SHORT PROBLEM: Please list each line of the items that contains the string "place".

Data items
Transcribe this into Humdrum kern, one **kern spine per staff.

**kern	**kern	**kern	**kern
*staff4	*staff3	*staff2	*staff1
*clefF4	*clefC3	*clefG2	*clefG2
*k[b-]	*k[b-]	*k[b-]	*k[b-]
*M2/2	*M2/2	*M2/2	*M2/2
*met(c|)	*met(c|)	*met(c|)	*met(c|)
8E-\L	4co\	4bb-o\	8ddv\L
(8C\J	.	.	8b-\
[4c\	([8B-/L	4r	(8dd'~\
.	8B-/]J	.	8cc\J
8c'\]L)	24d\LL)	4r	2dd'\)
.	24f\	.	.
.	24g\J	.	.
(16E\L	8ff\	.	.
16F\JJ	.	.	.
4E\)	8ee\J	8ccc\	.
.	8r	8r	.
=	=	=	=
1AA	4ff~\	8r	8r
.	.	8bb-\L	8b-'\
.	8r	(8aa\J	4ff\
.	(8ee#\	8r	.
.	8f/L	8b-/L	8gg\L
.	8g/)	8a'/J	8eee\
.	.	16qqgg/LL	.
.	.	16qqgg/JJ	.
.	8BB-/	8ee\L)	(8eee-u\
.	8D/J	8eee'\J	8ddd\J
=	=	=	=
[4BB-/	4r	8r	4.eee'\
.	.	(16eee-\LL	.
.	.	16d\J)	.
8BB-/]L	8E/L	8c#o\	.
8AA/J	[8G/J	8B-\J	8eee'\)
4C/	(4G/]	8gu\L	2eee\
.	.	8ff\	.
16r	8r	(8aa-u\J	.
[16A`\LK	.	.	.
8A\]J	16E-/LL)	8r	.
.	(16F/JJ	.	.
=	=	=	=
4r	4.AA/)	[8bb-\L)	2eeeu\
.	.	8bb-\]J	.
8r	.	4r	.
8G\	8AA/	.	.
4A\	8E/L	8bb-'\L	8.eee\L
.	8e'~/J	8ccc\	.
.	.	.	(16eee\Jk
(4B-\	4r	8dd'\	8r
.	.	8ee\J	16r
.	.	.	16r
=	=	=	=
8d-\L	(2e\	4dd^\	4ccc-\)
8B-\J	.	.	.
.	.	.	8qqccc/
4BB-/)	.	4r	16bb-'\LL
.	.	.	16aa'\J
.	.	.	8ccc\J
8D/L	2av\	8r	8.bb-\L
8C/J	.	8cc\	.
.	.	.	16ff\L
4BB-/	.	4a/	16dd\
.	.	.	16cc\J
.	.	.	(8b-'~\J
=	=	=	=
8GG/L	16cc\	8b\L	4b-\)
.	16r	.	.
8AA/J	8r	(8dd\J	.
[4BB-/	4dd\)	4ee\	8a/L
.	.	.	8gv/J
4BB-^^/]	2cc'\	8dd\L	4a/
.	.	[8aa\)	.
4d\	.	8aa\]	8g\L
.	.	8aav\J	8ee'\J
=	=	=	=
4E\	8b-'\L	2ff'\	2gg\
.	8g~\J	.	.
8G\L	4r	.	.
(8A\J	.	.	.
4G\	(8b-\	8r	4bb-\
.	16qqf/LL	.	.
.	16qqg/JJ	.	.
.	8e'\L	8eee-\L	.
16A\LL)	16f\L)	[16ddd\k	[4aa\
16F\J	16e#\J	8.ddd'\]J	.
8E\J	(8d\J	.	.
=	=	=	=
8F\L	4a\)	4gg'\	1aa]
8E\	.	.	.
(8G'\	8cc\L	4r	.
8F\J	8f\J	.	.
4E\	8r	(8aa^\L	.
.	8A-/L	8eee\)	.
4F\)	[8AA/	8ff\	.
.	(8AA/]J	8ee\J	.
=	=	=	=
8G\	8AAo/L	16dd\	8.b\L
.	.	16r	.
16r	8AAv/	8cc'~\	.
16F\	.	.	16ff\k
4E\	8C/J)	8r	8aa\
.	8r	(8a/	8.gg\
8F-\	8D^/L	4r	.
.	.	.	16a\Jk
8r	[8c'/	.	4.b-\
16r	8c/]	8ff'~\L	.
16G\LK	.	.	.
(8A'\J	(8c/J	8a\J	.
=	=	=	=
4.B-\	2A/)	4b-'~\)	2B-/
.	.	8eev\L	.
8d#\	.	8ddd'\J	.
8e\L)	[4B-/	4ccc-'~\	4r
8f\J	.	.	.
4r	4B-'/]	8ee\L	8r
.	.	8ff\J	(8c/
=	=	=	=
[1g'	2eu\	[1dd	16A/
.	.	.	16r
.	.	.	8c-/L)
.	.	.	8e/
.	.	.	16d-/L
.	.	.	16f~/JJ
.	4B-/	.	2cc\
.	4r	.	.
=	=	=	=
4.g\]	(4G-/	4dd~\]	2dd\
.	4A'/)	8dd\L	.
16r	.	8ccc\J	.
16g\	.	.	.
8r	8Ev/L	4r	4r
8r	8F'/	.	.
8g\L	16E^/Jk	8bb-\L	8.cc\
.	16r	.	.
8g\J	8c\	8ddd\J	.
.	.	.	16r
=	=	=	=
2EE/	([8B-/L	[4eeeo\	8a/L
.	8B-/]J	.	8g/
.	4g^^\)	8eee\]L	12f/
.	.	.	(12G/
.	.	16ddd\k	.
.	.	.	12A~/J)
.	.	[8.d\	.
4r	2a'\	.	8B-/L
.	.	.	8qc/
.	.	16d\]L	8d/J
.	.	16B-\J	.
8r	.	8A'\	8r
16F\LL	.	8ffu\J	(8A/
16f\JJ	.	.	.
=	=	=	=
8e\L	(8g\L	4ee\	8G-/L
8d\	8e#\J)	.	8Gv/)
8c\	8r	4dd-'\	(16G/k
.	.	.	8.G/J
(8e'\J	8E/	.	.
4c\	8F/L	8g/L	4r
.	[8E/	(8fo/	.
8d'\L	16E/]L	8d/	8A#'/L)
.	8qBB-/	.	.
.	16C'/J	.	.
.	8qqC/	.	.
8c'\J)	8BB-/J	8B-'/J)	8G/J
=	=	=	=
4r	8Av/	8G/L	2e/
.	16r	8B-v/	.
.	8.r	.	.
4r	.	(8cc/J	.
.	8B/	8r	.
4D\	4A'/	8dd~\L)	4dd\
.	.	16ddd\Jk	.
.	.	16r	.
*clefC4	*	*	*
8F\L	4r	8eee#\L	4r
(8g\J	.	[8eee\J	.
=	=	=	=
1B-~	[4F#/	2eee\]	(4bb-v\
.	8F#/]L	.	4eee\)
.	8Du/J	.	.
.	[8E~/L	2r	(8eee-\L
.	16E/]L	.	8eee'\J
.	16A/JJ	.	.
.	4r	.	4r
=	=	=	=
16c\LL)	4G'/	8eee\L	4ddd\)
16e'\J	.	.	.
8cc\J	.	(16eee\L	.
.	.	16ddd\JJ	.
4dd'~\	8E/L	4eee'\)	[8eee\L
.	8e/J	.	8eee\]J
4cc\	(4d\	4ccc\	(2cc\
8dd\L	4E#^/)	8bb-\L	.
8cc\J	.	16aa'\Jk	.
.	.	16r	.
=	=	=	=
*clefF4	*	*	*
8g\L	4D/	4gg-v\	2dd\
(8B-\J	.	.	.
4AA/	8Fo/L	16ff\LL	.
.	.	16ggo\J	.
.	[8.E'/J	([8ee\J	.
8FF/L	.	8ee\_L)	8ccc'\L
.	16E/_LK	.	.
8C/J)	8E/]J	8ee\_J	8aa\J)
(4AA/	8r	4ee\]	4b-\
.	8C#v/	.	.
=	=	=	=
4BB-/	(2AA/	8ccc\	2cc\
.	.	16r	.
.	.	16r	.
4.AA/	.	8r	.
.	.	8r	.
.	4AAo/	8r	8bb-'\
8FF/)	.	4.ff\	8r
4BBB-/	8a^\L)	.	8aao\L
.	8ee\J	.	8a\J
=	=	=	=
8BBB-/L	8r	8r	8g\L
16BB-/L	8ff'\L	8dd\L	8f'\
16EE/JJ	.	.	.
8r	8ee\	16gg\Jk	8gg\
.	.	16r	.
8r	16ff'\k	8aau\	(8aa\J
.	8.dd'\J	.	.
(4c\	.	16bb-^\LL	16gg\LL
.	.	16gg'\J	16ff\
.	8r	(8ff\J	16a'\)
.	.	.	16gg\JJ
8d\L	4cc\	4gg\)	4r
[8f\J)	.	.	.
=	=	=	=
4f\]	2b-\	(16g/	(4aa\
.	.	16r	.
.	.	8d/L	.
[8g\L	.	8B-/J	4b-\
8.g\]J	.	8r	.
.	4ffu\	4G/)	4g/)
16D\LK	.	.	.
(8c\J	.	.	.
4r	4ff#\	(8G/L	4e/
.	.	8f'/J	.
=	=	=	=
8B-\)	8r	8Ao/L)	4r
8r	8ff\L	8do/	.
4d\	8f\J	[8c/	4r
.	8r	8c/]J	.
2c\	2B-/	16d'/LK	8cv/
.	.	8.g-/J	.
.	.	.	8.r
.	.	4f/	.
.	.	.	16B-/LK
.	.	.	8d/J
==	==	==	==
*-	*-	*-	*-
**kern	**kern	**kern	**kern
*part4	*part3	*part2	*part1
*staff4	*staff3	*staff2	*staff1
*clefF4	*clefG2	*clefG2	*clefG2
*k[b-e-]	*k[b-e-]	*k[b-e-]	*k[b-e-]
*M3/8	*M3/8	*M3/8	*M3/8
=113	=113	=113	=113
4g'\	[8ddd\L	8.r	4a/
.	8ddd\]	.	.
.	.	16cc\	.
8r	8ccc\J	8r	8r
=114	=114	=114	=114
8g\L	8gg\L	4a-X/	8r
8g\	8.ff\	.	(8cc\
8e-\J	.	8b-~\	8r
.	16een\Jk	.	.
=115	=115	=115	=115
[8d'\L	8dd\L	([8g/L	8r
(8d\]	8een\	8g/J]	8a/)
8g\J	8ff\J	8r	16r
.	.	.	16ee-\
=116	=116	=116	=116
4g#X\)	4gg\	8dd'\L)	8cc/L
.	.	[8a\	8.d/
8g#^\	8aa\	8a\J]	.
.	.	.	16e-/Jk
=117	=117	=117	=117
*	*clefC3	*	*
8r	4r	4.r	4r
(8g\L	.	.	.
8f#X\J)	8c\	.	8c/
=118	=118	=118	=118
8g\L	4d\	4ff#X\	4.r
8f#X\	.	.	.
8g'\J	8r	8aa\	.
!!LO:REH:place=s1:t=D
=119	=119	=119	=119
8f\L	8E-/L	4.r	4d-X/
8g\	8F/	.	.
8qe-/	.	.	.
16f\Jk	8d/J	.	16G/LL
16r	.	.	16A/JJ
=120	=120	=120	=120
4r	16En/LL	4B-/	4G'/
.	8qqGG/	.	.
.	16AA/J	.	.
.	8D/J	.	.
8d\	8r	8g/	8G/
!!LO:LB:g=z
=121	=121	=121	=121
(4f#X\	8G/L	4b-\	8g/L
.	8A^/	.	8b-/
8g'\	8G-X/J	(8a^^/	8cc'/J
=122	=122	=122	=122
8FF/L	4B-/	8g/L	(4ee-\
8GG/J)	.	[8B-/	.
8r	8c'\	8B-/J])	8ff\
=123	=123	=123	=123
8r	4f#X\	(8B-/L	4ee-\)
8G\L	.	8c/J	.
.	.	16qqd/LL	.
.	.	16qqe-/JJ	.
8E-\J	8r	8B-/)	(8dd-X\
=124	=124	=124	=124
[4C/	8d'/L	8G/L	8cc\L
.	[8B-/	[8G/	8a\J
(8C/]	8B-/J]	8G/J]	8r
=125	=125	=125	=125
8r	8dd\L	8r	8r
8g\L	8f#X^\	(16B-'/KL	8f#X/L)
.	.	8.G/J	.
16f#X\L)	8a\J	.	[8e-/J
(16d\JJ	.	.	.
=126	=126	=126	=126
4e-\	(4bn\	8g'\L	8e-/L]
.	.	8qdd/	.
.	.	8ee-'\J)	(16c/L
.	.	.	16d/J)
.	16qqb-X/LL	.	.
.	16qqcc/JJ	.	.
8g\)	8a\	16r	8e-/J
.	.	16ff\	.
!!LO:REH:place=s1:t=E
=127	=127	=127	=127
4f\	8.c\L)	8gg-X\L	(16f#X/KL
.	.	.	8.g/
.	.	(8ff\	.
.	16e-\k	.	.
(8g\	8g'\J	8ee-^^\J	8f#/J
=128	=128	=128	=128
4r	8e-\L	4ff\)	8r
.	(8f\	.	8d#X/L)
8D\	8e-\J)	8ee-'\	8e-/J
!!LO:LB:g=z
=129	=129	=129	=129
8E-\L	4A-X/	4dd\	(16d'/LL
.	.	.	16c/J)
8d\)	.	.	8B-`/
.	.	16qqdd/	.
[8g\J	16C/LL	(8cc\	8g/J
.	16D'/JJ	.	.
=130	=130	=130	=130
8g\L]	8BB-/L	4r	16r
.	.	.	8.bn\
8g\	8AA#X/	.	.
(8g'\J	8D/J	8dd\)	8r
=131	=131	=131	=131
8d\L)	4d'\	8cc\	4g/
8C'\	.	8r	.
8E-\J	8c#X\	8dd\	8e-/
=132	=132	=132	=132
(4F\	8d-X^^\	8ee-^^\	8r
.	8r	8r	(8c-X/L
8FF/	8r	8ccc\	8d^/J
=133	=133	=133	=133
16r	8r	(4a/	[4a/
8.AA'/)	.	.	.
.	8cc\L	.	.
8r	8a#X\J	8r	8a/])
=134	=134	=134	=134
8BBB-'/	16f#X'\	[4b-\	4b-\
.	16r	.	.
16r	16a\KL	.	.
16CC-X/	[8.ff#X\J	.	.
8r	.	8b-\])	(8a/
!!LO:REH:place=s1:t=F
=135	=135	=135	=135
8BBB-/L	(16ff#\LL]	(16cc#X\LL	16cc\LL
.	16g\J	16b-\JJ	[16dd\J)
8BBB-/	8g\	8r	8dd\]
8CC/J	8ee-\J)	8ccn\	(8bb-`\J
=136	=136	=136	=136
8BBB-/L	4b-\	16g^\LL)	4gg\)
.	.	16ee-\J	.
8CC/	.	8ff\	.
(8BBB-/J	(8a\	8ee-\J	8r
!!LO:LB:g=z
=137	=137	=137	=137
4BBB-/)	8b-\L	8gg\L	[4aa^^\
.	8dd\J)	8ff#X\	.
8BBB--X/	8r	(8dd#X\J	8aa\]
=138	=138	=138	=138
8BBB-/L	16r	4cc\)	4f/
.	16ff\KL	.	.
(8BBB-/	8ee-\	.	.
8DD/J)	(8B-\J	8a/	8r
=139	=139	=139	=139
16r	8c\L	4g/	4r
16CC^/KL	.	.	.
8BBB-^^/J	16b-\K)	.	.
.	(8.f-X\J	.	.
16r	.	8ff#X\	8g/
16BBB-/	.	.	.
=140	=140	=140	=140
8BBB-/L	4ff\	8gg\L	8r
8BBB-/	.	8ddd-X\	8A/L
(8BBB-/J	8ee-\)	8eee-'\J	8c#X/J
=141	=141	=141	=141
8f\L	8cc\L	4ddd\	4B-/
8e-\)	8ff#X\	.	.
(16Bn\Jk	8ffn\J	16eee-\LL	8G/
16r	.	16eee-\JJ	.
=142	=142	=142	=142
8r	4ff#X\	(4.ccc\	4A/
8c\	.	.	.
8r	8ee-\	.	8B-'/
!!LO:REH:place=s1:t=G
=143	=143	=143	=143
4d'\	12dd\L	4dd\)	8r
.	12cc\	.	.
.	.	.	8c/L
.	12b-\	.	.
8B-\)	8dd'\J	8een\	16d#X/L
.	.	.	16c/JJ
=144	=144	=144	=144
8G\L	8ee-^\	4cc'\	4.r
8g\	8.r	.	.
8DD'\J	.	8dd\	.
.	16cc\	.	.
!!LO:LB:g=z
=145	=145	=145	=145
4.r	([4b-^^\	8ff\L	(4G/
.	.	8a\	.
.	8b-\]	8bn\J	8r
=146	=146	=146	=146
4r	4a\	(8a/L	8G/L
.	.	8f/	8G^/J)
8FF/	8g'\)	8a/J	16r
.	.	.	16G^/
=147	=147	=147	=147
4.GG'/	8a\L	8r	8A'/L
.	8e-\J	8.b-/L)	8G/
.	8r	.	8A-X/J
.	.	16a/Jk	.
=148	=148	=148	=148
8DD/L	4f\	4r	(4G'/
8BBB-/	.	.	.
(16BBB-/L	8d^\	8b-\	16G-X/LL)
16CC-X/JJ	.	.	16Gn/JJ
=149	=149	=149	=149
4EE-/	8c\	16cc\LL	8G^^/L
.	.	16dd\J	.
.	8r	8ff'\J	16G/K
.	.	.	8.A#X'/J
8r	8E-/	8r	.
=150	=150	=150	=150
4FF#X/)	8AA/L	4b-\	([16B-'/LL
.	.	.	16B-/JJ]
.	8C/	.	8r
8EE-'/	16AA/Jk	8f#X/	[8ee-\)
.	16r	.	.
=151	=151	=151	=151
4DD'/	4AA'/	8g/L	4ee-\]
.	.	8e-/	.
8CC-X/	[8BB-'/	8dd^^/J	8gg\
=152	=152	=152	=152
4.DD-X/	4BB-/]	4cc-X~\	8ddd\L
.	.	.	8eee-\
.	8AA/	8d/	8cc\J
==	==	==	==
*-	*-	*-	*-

RESULT FOR THIS TASK:
!!LO:REH:place=s1:t=D
!!LO:REH:place=s1:t=E
!!LO:REH:place=s1:t=F
!!LO:REH:place=s1:t=G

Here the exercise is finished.